┌─ Material
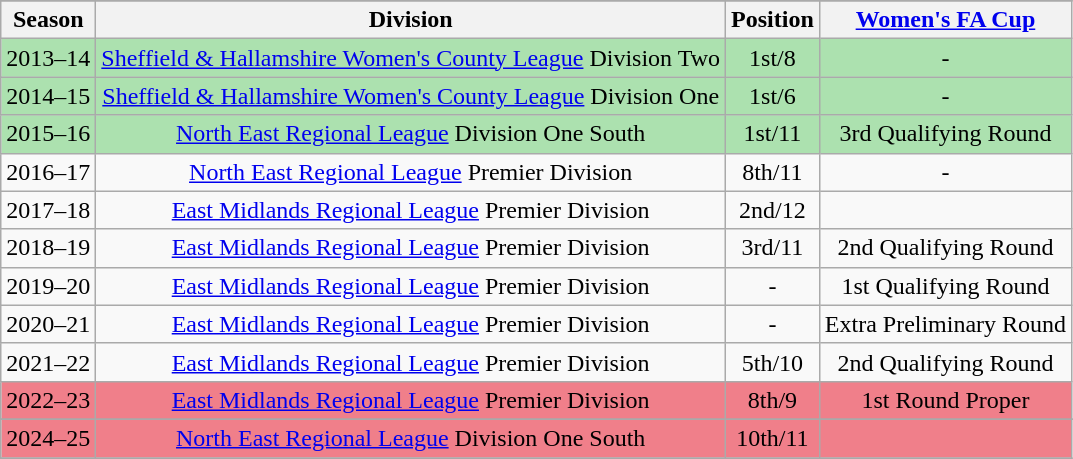
2017–18 (48, 210)
2013–14 (48, 58)
5th/10 (773, 362)
2020–21 (48, 324)
North East Regional League Premier Division (411, 172)
1st/11 (773, 134)
2019–20 (48, 286)
2024–25 (48, 438)
2015–16 (48, 134)
2022–23 (48, 400)
Sheffield & Hallamshire Women's County League Division Two (411, 58)
Women's FA Cup (945, 20)
1st/6 (773, 96)
1st Qualifying Round (945, 286)
2016–17 (48, 172)
Position (773, 20)
Season (48, 20)
1st/8 (773, 58)
2021–22 (48, 362)
2014–15 (48, 96)
1st Round Proper (945, 400)
10th/11 (773, 438)
3rd Qualifying Round (945, 134)
2018–19 (48, 248)
8th/11 (773, 172)
3rd/11 (773, 248)
Extra Preliminary Round (945, 324)
8th/9 (773, 400)
Division (411, 20)
Sheffield & Hallamshire Women's County League Division One (411, 96)
2nd/12 (773, 210)
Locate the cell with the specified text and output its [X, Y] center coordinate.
└─
*Stated exercise:* Format the lines above as a numbered list, skipping any blank lines and leaving out the picture.

*Full answer:*
1. 2017–18 (48, 210)
2. 2013–14 (48, 58)
3. 5th/10 (773, 362)
4. 2020–21 (48, 324)
5. North East Regional League Premier Division (411, 172)
6. 1st/11 (773, 134)
7. 2019–20 (48, 286)
8. 2024–25 (48, 438)
9. 2015–16 (48, 134)
10. 2022–23 (48, 400)
11. Sheffield & Hallamshire Women's County League Division Two (411, 58)
12. Women's FA Cup (945, 20)
13. 1st/6 (773, 96)
14. 1st Qualifying Round (945, 286)
15. 2016–17 (48, 172)
16. Position (773, 20)
17. Season (48, 20)
18. 1st/8 (773, 58)
19. 2021–22 (48, 362)
20. 2014–15 (48, 96)
21. 1st Round Proper (945, 400)
22. 10th/11 (773, 438)
23. 3rd Qualifying Round (945, 134)
24. 2018–19 (48, 248)
25. 8th/11 (773, 172)
26. 3rd/11 (773, 248)
27. Extra Preliminary Round (945, 324)
28. 8th/9 (773, 400)
29. Division (411, 20)
30. Sheffield & Hallamshire Women's County League Division One (411, 96)
31. 2nd/12 (773, 210)
32. Locate the cell with the specified text and output its [X, Y] center coordinate.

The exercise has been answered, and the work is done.